**DATA BLOCK**
--------

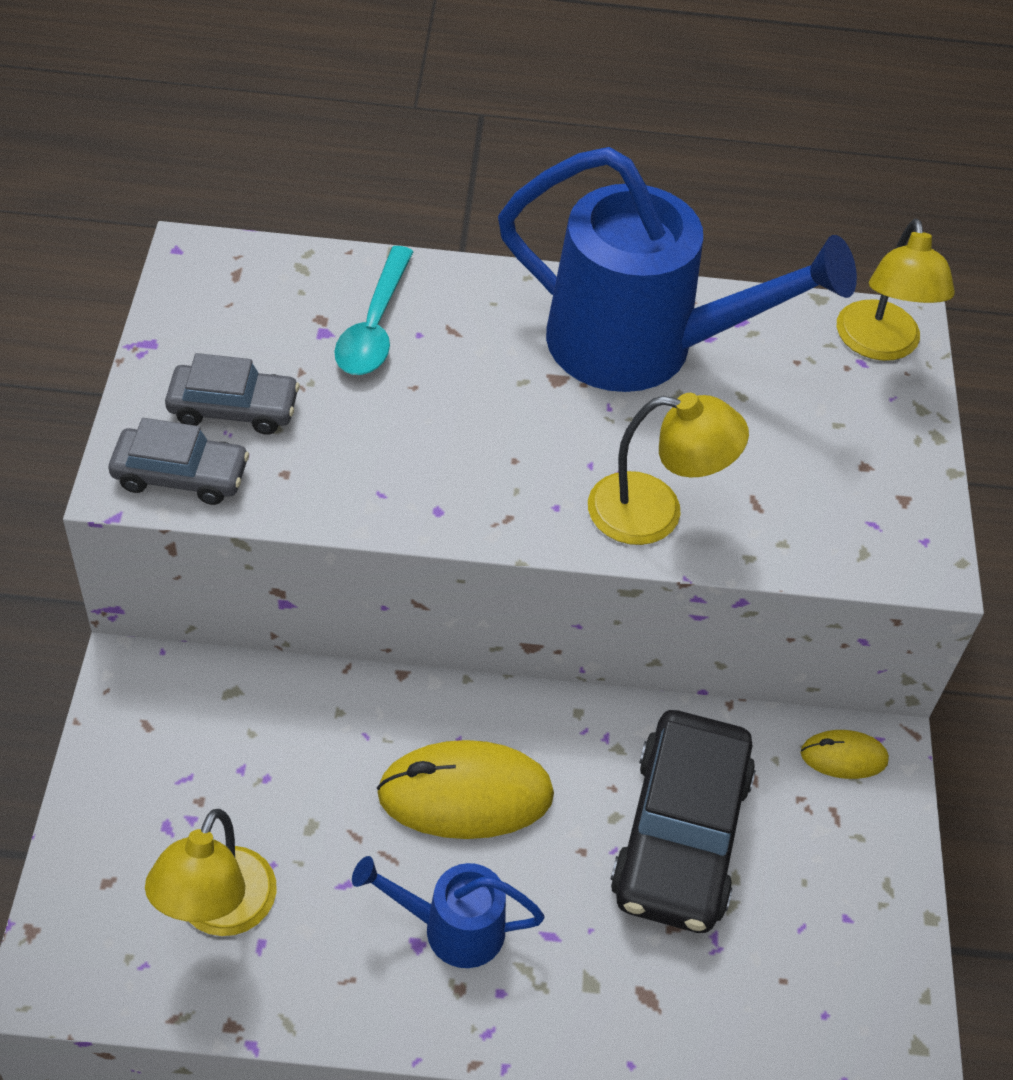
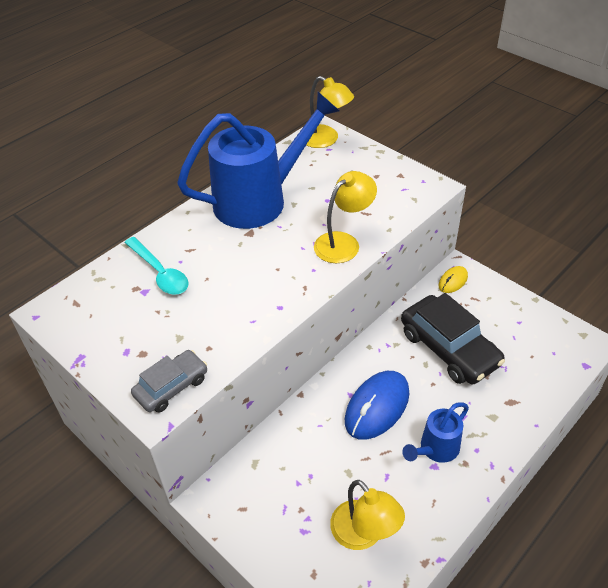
camera: 45 degrees left, 5 degrees down
(233, 408) = (153, 346): grey car -> none
(465, 794) = (377, 407): yellow mouse -> blue mouse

--------

**WORK ORDER**
Copy the listing in full and without alteration, omitting every picture.

**THE COMPLETED TASK**
camera: 45 degrees left, 5 degrees down
(233, 408) = (153, 346): grey car -> none
(465, 794) = (377, 407): yellow mouse -> blue mouse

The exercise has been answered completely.